Assignment:
Give back only the lines in the records below from the one with "brown rectangle: (39, 47) -> (52, 56), moved" to the one with "blue semicircle: (84, 113)", both inclusive, word for word.

Extracted entries:
# # #
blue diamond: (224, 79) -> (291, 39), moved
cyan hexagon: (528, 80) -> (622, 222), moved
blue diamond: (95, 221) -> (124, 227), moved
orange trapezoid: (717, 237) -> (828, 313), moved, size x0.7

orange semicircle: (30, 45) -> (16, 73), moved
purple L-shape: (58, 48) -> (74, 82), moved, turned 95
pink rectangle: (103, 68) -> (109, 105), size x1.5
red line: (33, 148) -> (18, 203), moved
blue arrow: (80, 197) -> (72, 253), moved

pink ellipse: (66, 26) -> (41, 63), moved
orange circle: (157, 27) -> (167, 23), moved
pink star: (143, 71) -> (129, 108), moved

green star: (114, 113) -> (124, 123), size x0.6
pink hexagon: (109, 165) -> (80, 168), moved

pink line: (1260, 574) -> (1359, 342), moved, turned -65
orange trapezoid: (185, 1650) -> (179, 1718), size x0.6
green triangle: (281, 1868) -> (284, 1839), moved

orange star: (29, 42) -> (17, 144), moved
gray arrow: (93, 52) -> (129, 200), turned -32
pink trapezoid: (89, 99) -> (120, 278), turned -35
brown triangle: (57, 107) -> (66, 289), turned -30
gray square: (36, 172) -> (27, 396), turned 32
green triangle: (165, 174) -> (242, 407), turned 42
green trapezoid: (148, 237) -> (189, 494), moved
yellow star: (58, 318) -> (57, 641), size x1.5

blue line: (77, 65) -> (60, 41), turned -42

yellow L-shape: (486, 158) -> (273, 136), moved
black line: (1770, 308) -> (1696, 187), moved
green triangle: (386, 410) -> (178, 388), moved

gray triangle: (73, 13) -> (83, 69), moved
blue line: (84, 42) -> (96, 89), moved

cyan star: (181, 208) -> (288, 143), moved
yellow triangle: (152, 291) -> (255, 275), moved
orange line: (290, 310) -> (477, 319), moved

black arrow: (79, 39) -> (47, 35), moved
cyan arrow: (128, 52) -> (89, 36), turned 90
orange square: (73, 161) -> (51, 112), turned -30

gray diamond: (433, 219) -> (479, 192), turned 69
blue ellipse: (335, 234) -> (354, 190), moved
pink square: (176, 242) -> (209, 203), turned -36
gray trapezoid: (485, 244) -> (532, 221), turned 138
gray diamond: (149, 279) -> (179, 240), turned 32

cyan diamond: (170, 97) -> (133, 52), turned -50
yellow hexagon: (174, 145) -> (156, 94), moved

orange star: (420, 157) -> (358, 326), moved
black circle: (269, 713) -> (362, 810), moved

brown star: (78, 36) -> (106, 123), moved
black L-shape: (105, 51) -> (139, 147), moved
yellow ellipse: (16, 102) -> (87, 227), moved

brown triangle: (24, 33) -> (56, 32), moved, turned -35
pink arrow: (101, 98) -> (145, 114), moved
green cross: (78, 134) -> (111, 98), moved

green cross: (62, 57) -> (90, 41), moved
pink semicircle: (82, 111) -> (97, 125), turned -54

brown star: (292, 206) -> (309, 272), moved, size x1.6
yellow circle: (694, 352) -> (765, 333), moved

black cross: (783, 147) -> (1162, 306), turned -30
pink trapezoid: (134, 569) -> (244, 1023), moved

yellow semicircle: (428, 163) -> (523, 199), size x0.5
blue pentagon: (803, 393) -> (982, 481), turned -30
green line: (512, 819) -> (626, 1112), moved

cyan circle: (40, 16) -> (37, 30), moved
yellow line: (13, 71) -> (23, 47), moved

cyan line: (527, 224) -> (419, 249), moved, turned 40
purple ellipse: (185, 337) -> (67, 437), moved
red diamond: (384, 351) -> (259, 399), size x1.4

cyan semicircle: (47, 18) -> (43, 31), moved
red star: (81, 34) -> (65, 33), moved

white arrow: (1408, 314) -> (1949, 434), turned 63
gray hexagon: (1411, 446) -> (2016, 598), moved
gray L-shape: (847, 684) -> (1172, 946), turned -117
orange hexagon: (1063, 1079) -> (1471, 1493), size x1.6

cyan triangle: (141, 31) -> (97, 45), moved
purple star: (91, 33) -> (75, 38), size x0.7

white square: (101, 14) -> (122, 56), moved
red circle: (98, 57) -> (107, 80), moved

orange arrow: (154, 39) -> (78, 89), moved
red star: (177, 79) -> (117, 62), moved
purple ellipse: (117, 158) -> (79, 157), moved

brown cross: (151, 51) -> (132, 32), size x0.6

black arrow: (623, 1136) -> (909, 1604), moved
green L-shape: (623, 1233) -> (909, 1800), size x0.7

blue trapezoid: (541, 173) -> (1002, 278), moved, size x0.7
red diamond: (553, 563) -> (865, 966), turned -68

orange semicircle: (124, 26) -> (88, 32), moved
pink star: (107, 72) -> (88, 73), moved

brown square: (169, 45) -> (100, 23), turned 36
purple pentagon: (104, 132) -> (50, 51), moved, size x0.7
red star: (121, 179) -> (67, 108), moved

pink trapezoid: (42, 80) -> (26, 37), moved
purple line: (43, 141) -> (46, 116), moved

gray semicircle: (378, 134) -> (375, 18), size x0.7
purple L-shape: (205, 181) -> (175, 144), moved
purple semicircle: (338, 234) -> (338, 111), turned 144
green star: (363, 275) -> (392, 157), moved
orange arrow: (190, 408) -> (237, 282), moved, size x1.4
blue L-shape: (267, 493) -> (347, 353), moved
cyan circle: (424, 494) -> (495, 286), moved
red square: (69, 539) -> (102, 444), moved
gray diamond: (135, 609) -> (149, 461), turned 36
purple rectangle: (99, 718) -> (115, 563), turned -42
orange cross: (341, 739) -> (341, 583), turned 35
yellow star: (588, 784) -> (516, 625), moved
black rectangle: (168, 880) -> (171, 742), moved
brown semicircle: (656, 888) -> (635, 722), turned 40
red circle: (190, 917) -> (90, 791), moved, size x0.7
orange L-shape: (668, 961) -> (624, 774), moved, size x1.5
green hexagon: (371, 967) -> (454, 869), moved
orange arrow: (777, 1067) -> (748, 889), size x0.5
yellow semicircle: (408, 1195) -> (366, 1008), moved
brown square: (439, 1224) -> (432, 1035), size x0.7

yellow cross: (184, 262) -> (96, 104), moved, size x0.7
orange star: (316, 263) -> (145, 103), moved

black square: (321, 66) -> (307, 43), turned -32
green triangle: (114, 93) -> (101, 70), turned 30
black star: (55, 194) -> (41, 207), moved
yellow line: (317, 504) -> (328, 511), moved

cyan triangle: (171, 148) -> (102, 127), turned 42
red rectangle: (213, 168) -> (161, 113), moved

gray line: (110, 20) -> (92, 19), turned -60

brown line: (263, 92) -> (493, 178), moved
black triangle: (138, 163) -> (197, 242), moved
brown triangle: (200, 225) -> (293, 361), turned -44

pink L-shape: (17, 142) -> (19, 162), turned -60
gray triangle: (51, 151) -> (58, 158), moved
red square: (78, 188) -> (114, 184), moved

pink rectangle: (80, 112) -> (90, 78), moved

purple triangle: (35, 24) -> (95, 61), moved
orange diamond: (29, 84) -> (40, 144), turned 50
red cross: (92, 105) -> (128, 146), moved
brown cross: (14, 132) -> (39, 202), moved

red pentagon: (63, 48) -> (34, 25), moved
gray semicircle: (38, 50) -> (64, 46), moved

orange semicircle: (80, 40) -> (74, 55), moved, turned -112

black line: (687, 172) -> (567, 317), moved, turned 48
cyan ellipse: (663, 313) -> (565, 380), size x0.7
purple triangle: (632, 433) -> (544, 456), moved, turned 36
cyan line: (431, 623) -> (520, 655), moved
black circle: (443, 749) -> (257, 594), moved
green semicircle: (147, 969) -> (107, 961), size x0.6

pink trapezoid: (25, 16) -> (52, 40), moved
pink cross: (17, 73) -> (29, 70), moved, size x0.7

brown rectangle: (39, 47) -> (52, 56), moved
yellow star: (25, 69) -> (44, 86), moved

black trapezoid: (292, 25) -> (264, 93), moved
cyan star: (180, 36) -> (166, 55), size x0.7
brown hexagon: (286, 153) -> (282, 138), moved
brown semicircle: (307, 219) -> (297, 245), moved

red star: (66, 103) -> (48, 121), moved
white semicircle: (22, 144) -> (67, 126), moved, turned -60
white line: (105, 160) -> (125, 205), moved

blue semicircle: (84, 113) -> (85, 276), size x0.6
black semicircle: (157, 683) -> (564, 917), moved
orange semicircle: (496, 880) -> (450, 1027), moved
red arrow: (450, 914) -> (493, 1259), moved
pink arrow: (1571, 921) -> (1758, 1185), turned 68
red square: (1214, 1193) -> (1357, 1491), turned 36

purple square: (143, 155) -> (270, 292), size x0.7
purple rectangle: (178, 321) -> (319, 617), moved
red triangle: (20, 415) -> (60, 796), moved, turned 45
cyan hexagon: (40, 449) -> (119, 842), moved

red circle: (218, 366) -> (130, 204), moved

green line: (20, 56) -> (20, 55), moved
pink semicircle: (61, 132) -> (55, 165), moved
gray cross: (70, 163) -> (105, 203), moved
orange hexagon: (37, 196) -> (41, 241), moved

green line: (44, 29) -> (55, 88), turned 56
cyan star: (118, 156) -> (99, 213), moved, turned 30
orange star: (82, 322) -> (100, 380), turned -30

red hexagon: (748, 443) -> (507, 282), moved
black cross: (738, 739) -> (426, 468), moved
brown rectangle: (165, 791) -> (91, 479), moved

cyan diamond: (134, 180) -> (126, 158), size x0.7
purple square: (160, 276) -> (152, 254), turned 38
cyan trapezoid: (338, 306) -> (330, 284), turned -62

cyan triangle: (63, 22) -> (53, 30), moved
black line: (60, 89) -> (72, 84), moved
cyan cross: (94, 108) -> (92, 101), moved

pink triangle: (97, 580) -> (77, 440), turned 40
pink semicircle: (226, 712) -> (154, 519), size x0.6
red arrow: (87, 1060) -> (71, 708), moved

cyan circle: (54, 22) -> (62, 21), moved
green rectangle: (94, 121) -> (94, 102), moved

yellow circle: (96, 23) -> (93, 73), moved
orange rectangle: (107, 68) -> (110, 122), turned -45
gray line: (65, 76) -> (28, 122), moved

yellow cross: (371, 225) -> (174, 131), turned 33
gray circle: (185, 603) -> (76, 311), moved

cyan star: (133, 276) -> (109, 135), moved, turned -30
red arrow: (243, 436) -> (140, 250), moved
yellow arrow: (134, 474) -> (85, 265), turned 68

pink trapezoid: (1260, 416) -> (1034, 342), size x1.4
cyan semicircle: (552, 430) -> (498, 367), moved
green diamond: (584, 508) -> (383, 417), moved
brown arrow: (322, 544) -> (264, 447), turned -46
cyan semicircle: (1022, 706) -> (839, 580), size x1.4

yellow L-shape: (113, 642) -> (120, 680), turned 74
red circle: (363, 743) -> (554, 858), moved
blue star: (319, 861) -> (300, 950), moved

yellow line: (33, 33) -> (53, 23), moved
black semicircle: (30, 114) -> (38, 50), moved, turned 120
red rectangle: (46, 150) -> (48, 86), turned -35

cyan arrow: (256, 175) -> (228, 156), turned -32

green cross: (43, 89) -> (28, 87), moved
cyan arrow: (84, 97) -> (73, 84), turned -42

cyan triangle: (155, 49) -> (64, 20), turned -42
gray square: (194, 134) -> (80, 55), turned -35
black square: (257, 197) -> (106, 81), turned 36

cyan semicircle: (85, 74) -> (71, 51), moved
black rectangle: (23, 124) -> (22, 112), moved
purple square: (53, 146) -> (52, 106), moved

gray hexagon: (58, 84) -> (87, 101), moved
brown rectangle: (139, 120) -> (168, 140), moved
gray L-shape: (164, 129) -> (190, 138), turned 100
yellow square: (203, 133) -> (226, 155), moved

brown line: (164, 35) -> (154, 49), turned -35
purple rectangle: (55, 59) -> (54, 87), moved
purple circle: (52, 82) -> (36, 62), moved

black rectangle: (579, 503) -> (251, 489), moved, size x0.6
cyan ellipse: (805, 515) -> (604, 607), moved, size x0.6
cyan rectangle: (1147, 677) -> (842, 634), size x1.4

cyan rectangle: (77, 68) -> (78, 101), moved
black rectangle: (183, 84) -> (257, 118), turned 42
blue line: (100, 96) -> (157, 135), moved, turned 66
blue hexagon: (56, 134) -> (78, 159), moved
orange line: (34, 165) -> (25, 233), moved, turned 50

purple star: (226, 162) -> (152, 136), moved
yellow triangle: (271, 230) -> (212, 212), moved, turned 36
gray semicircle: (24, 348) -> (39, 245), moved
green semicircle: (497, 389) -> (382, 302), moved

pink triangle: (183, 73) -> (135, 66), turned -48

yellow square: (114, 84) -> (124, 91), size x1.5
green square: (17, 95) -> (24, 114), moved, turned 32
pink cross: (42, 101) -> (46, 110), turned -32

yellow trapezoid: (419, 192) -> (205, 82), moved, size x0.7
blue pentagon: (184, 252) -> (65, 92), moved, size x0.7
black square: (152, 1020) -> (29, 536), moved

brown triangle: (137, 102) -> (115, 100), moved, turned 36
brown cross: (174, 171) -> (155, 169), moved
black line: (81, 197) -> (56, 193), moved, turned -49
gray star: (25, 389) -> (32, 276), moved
# # #
Answer for this exercise:
brown rectangle: (39, 47) -> (52, 56), moved
yellow star: (25, 69) -> (44, 86), moved

black trapezoid: (292, 25) -> (264, 93), moved
cyan star: (180, 36) -> (166, 55), size x0.7
brown hexagon: (286, 153) -> (282, 138), moved
brown semicircle: (307, 219) -> (297, 245), moved

red star: (66, 103) -> (48, 121), moved
white semicircle: (22, 144) -> (67, 126), moved, turned -60
white line: (105, 160) -> (125, 205), moved

blue semicircle: (84, 113) -> (85, 276), size x0.6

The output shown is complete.